* RIGHE *

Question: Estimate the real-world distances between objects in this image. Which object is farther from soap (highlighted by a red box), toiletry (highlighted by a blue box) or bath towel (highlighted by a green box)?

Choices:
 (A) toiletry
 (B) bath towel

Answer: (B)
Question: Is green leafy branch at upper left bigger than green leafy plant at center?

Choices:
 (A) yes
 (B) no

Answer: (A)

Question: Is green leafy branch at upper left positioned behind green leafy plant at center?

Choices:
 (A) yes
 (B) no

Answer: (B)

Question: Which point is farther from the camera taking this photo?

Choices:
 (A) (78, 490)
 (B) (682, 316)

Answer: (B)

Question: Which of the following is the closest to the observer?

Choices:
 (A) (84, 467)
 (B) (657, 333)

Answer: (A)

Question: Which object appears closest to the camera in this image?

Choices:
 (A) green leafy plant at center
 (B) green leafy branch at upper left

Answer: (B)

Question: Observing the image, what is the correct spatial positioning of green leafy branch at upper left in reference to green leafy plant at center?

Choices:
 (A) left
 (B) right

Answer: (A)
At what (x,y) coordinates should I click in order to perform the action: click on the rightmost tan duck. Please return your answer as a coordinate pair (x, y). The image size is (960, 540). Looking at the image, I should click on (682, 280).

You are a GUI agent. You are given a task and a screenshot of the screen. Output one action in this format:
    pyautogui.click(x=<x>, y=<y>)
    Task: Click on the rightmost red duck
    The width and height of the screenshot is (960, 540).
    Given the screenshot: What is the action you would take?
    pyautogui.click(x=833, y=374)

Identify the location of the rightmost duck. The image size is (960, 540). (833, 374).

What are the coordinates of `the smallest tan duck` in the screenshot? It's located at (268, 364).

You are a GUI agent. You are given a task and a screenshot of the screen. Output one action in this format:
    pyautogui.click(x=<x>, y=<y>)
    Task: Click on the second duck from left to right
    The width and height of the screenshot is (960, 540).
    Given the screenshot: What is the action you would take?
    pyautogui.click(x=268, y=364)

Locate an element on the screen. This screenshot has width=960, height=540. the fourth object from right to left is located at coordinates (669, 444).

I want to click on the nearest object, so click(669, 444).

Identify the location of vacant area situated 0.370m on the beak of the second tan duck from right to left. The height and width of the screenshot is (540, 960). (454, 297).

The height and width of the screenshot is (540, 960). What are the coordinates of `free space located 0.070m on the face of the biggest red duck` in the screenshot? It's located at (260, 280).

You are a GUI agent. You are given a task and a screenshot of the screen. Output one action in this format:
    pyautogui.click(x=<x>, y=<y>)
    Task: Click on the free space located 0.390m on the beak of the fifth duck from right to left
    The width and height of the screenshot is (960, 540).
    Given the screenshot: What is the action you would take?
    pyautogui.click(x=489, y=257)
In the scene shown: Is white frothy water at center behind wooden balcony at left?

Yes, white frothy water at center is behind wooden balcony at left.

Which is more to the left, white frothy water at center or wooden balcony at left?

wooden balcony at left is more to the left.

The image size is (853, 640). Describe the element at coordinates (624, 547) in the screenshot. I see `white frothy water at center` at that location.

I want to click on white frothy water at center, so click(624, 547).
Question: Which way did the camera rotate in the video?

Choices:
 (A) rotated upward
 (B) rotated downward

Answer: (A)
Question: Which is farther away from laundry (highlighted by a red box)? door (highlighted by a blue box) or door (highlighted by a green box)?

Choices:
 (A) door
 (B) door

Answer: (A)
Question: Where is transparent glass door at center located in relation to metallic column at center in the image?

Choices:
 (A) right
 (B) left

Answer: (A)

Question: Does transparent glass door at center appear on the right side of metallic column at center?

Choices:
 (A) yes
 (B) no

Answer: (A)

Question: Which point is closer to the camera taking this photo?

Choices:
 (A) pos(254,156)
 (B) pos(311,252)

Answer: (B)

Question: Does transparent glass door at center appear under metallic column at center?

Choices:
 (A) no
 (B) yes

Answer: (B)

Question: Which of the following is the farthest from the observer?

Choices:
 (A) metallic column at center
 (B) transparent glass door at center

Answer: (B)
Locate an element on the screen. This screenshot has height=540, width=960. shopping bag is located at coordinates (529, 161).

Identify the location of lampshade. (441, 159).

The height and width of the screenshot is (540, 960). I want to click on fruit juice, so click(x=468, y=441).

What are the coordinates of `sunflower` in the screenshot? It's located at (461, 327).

* OBIETTIVO *
Conta le righe dell'elenco in cui compare la parola "highlighted", tenendo conto di maiuscole e minuscole. Rispondi solo con il numero.

* RISPOSTA ATTESA *
2